Change listing data
---*---
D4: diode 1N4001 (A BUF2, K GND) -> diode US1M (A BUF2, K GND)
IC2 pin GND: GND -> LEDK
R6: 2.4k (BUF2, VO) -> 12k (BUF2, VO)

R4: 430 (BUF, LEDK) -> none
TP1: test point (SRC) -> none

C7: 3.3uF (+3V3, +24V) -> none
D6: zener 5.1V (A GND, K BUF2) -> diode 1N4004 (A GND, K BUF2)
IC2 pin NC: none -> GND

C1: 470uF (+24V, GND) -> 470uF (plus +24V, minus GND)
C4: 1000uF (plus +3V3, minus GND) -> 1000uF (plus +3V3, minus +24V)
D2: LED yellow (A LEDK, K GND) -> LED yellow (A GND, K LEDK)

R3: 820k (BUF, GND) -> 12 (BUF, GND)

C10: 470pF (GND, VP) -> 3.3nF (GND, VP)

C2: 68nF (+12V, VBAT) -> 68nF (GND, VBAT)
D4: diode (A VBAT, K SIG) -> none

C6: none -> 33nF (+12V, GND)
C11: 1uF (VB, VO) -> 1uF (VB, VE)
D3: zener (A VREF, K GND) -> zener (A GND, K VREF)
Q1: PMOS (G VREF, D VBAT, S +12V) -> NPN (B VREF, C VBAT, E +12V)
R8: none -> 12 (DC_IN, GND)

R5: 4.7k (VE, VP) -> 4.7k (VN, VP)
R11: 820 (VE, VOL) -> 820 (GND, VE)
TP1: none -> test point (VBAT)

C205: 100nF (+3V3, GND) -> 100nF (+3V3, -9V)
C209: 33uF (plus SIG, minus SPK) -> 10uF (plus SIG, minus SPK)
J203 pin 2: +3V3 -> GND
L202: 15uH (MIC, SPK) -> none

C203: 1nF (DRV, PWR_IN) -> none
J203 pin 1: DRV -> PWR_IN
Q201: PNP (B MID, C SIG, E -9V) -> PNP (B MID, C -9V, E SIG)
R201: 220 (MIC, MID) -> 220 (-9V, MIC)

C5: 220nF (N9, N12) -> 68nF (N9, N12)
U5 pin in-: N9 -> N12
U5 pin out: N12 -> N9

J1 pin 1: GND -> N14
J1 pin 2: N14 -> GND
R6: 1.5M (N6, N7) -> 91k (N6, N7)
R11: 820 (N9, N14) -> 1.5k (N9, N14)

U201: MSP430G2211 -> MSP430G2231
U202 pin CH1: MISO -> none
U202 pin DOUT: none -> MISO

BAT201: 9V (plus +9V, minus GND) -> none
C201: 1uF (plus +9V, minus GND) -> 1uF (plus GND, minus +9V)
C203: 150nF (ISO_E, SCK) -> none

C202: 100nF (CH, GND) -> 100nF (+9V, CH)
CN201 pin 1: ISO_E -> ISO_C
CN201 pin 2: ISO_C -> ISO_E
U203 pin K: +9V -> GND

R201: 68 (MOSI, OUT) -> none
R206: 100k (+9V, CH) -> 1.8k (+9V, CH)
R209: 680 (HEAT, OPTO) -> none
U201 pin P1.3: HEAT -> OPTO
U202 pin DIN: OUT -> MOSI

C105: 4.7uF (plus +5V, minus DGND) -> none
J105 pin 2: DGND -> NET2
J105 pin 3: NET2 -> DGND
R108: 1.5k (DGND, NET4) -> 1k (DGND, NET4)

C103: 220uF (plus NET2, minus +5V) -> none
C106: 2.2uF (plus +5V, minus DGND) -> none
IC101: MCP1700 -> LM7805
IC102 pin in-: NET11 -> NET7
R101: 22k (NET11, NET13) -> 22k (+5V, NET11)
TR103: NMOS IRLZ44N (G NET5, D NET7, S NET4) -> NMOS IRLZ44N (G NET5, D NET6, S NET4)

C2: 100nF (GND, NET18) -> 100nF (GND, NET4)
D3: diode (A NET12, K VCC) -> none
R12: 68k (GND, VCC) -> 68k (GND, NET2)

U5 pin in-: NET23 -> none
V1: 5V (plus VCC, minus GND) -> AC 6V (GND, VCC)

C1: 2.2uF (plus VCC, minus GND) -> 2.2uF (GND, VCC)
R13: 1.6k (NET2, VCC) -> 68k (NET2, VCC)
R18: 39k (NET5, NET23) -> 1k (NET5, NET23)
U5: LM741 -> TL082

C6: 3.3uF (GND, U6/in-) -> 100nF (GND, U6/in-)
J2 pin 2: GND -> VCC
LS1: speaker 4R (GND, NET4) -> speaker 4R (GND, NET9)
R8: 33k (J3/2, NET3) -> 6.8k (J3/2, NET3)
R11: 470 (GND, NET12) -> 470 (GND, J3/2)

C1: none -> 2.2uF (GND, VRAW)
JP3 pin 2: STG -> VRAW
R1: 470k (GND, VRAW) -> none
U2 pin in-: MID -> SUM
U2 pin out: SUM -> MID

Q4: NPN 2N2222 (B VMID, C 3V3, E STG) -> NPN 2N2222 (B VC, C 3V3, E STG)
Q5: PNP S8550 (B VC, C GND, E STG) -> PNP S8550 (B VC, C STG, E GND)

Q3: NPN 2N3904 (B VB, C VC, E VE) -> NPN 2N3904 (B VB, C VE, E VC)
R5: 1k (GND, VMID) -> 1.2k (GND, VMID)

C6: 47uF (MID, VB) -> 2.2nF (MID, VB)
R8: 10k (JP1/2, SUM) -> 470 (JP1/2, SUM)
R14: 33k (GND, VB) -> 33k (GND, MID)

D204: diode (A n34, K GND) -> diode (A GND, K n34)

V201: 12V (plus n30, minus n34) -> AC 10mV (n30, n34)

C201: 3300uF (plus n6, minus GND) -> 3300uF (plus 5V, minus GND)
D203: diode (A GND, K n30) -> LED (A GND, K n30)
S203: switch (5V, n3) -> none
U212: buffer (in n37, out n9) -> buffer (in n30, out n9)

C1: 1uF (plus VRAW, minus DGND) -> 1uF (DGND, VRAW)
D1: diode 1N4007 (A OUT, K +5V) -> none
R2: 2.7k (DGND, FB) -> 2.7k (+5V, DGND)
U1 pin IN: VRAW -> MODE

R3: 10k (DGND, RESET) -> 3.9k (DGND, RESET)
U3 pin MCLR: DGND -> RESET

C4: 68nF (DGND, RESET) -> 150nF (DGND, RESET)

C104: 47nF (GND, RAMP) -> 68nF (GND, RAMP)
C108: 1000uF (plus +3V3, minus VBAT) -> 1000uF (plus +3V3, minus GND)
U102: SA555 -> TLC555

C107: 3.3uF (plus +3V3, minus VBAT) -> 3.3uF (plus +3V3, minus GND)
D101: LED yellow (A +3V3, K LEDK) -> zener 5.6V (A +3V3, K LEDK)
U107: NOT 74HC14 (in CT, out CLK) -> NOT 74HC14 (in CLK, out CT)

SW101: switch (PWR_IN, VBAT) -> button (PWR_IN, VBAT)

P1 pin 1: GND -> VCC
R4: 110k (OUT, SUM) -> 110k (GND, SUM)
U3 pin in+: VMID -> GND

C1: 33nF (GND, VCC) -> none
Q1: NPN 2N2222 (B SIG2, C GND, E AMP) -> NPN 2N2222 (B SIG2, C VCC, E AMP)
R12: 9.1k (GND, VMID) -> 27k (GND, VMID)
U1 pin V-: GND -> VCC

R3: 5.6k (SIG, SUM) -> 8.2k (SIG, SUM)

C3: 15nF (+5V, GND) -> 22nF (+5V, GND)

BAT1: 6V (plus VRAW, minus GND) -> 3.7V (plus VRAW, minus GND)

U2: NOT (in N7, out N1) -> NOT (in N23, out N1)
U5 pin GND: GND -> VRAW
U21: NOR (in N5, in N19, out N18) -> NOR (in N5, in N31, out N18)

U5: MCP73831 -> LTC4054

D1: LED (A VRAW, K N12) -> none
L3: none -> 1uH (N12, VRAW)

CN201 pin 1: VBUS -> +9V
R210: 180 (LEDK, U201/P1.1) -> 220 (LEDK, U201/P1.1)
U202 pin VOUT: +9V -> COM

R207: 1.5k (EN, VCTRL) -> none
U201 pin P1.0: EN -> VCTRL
---*---
→ Assignment
Where a line above holds the string "diode", copy that line.

→ Your response
D4: diode 1N4001 (A BUF2, K GND) -> diode US1M (A BUF2, K GND)
D6: zener 5.1V (A GND, K BUF2) -> diode 1N4004 (A GND, K BUF2)
D4: diode (A VBAT, K SIG) -> none
D3: diode (A NET12, K VCC) -> none
D204: diode (A n34, K GND) -> diode (A GND, K n34)
D203: diode (A GND, K n30) -> LED (A GND, K n30)
D1: diode 1N4007 (A OUT, K +5V) -> none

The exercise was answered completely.